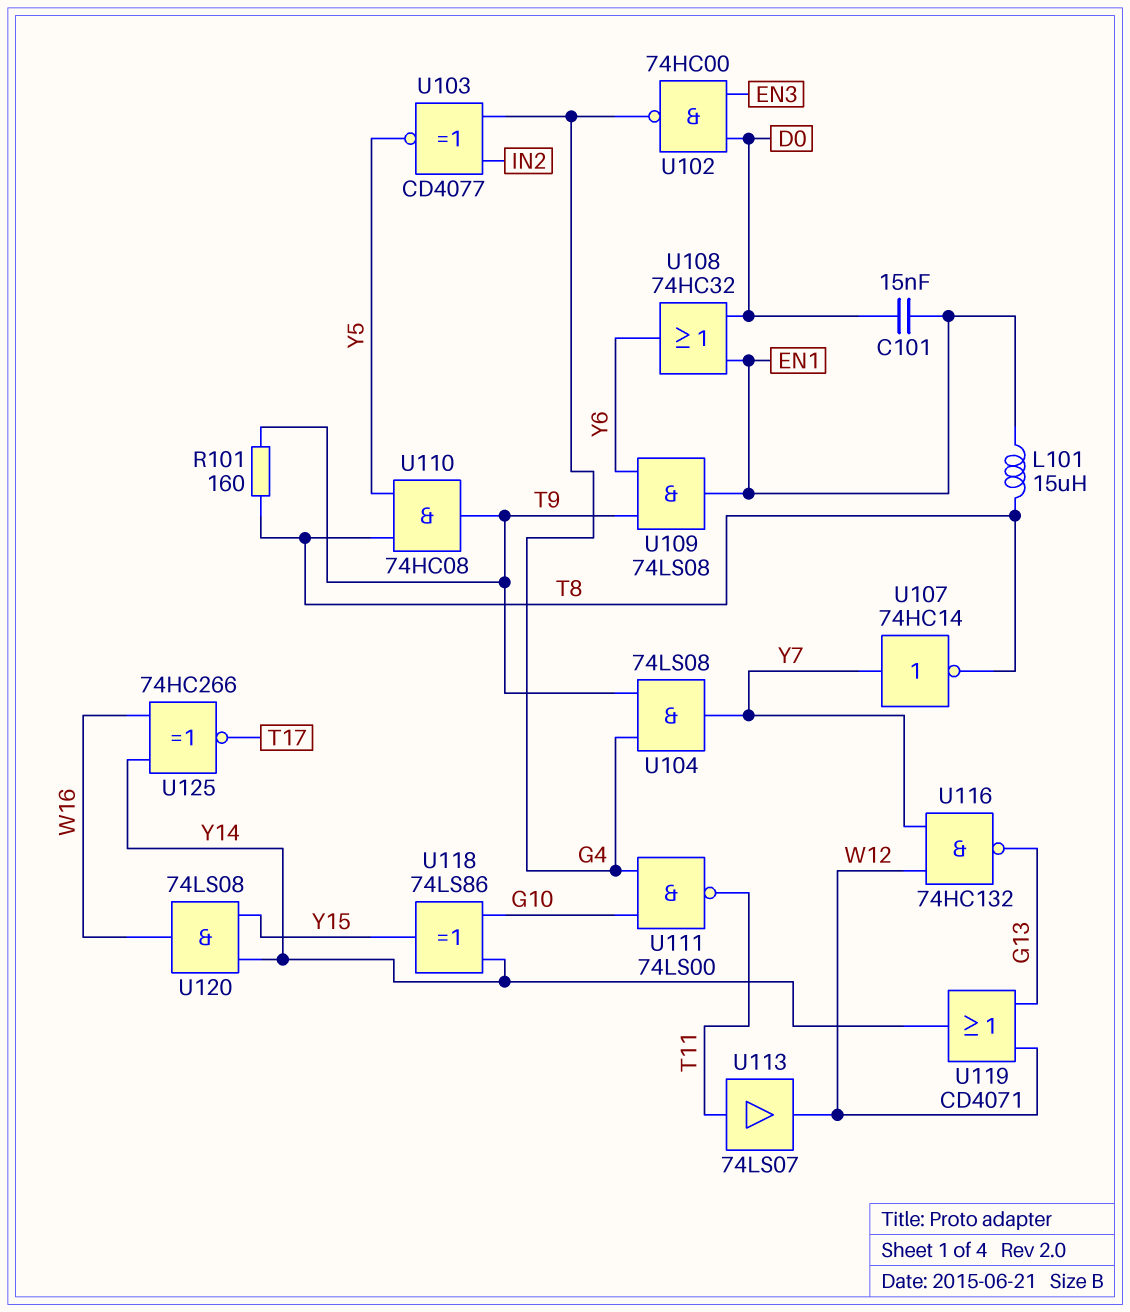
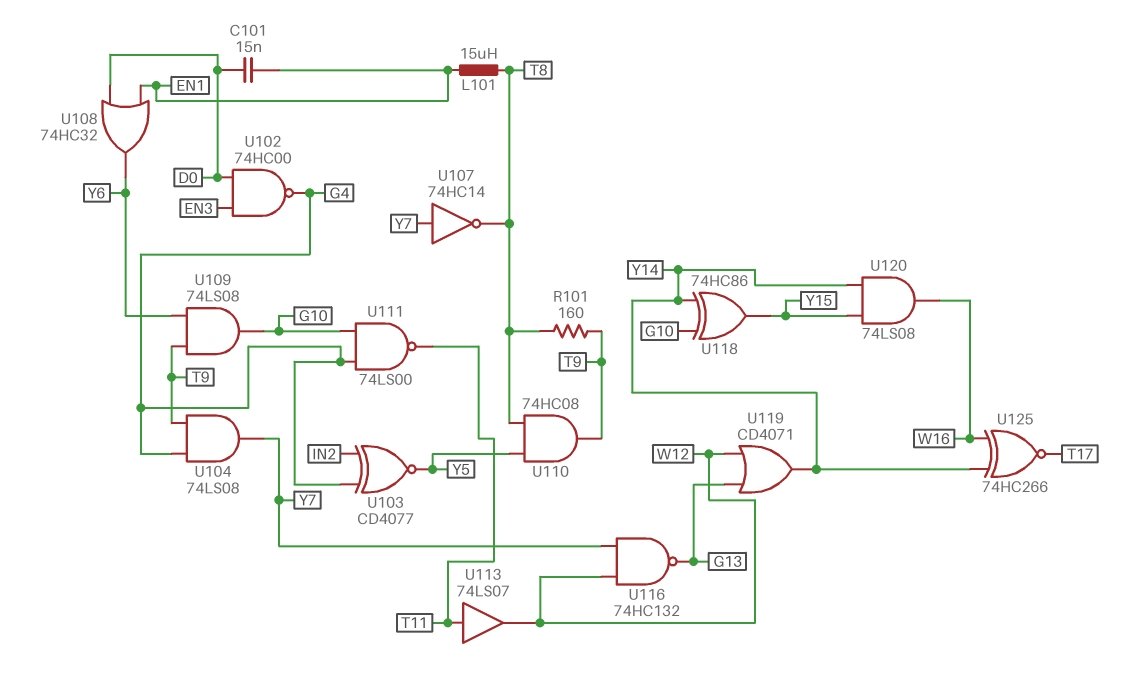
U109: AND 74LS08 (in T9, in Y6, out EN1) -> AND 74LS08 (in T9, in Y6, out G10)
U118: XOR 74LS86 (in G10, in Y14, out Y15) -> XOR 74HC86 (in G10, in Y14, out Y15)

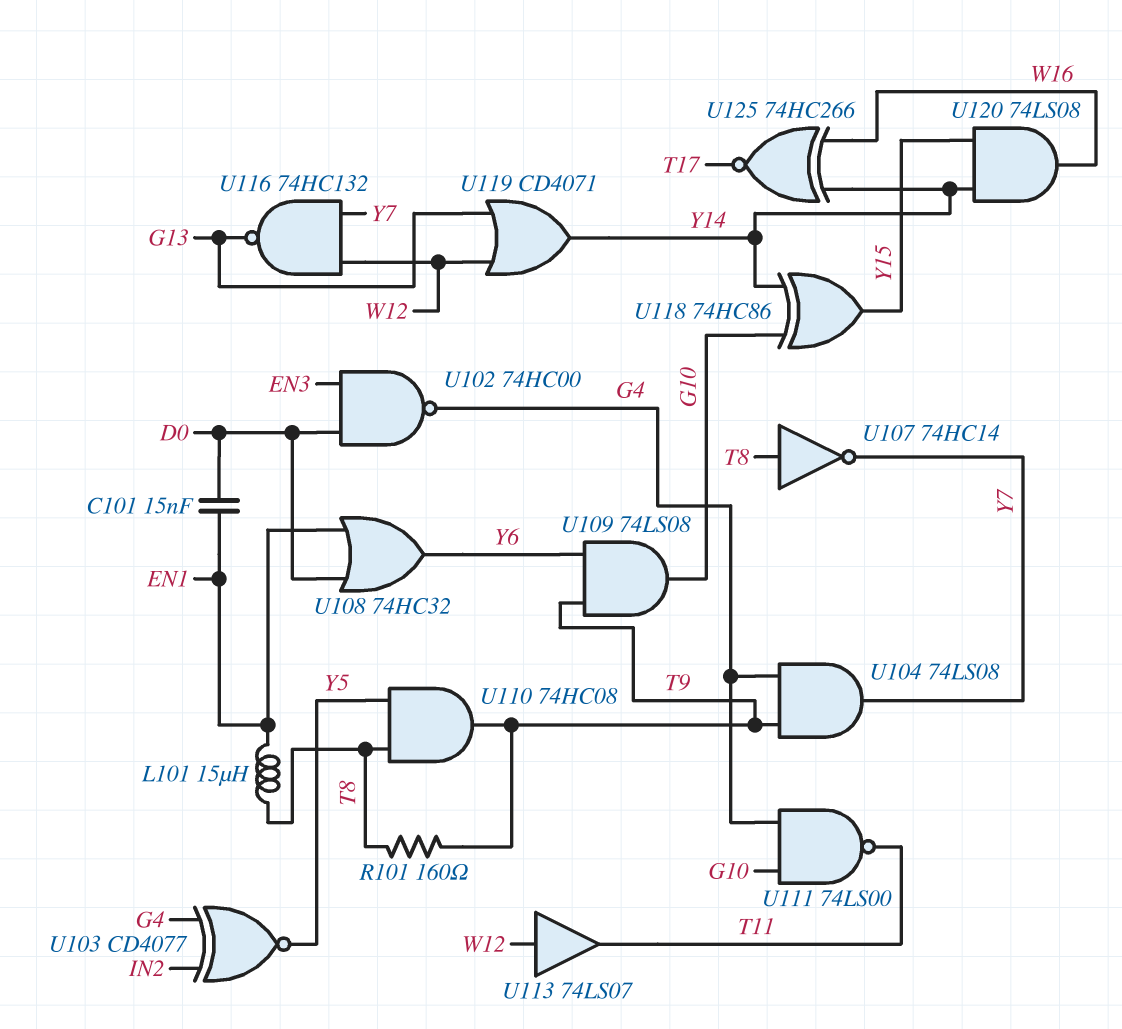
U107: NOT 74HC14 (in Y7, out T8) -> NOT 74HC14 (in T8, out Y7)
U113: buffer 74LS07 (in T11, out W12) -> buffer 74LS07 (in W12, out T11)

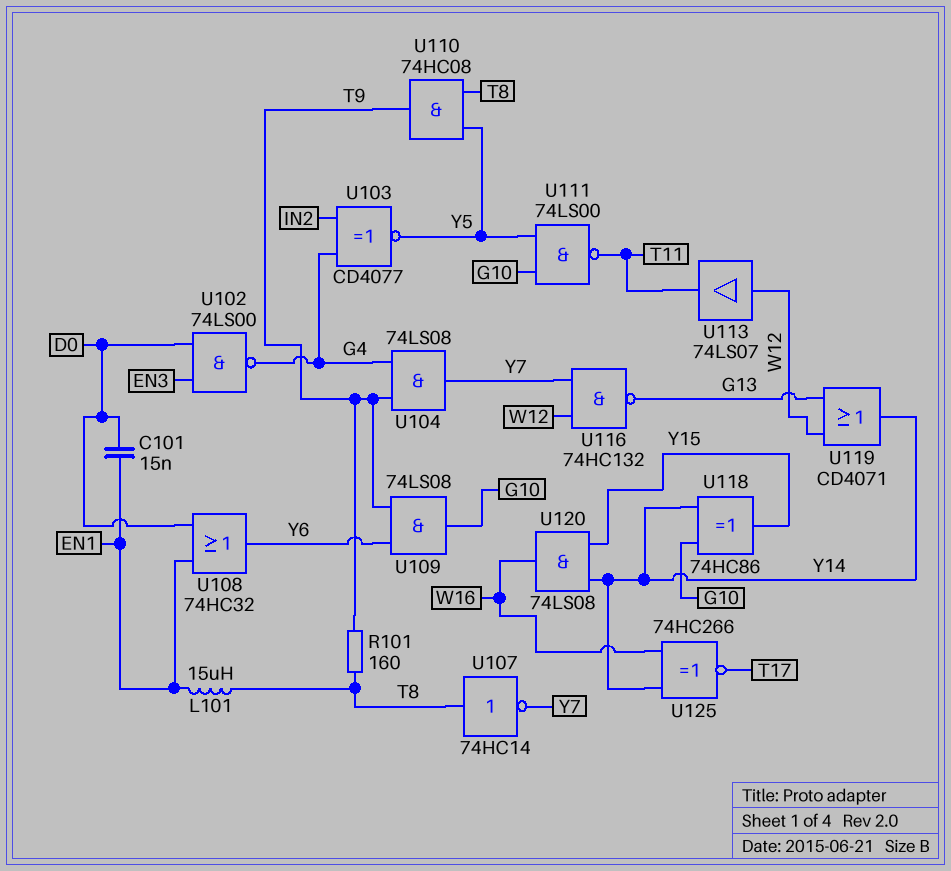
U102: NAND 74HC00 (in D0, in EN3, out G4) -> NAND 74LS00 (in D0, in EN3, out G4)
U111: NAND 74LS00 (in G4, in G10, out T11) -> NAND 74LS00 (in G10, in Y5, out T11)

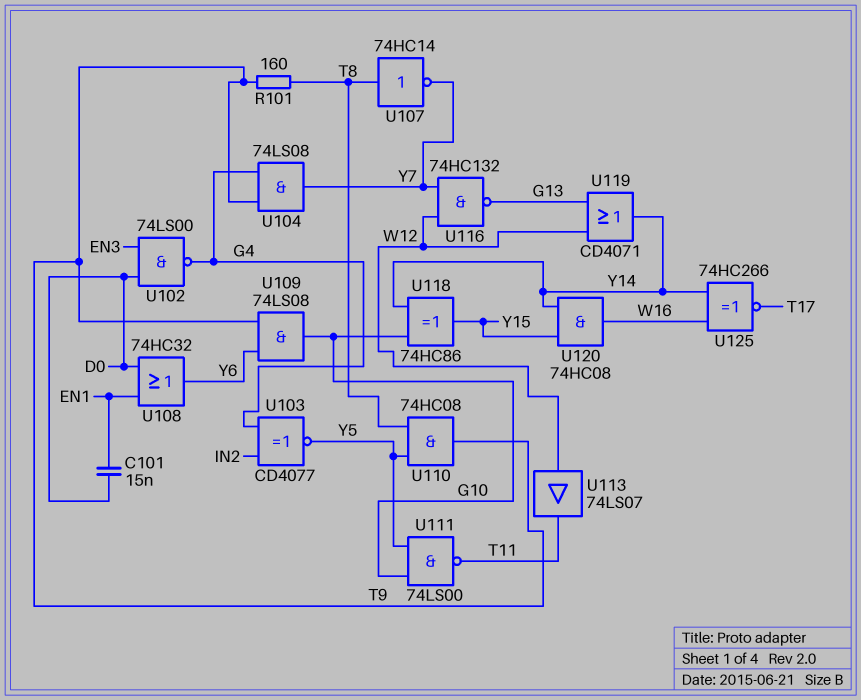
L101: 15uH (EN1, T8) -> none
U120: AND 74LS08 (in Y14, in Y15, out W16) -> AND 74HC08 (in Y14, in Y15, out W16)

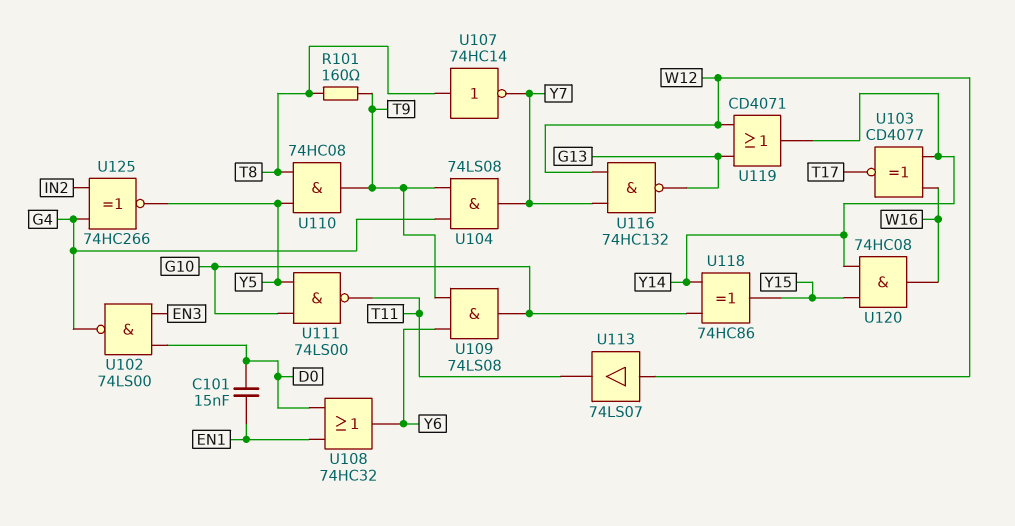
U103: XNOR CD4077 (in G4, in IN2, out Y5) -> XNOR CD4077 (in W16, in Y14, out T17)
U125: XNOR 74HC266 (in W16, in Y14, out T17) -> XNOR 74HC266 (in G4, in IN2, out Y5)

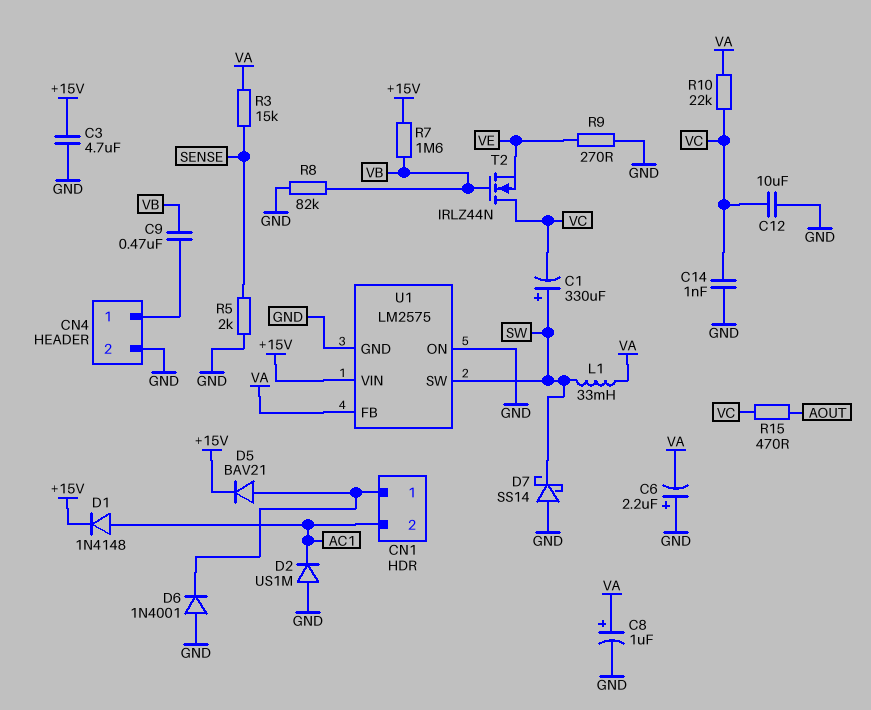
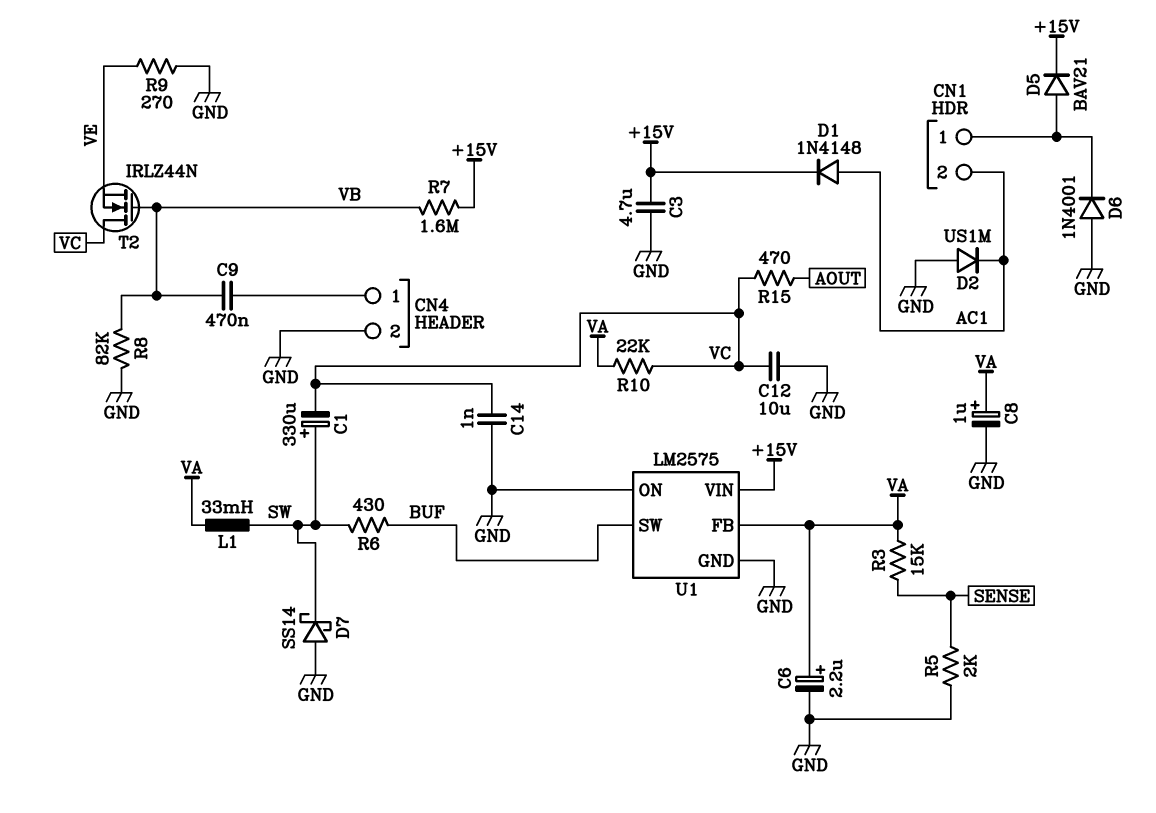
C6: 2.2uF (plus GND, minus VA) -> 2.2uF (plus VA, minus GND)
R6: none -> 430 (BUF, SW)
U1 pin SW: SW -> BUF

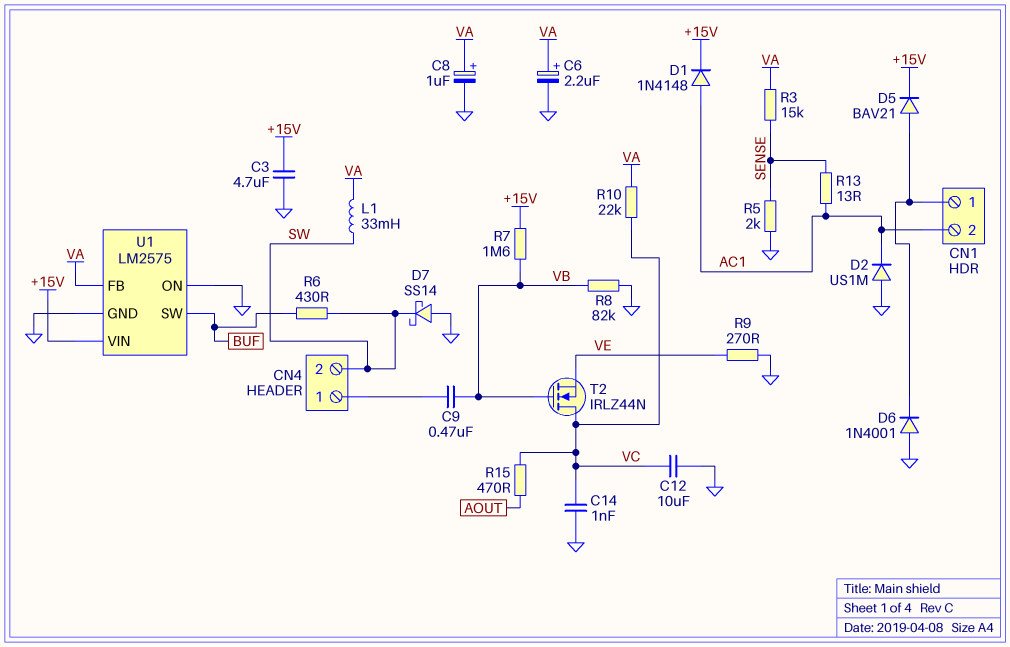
C1: 330uF (plus SW, minus VC) -> none
CN4 pin 2: GND -> SW
R13: none -> 13 (AC1, SENSE)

==*==

> [TASK DESCRIPTION]: Each line above with the word "plus" must be returned.

> [WRITTEN ANSWER]:
C6: 2.2uF (plus GND, minus VA) -> 2.2uF (plus VA, minus GND)
C1: 330uF (plus SW, minus VC) -> none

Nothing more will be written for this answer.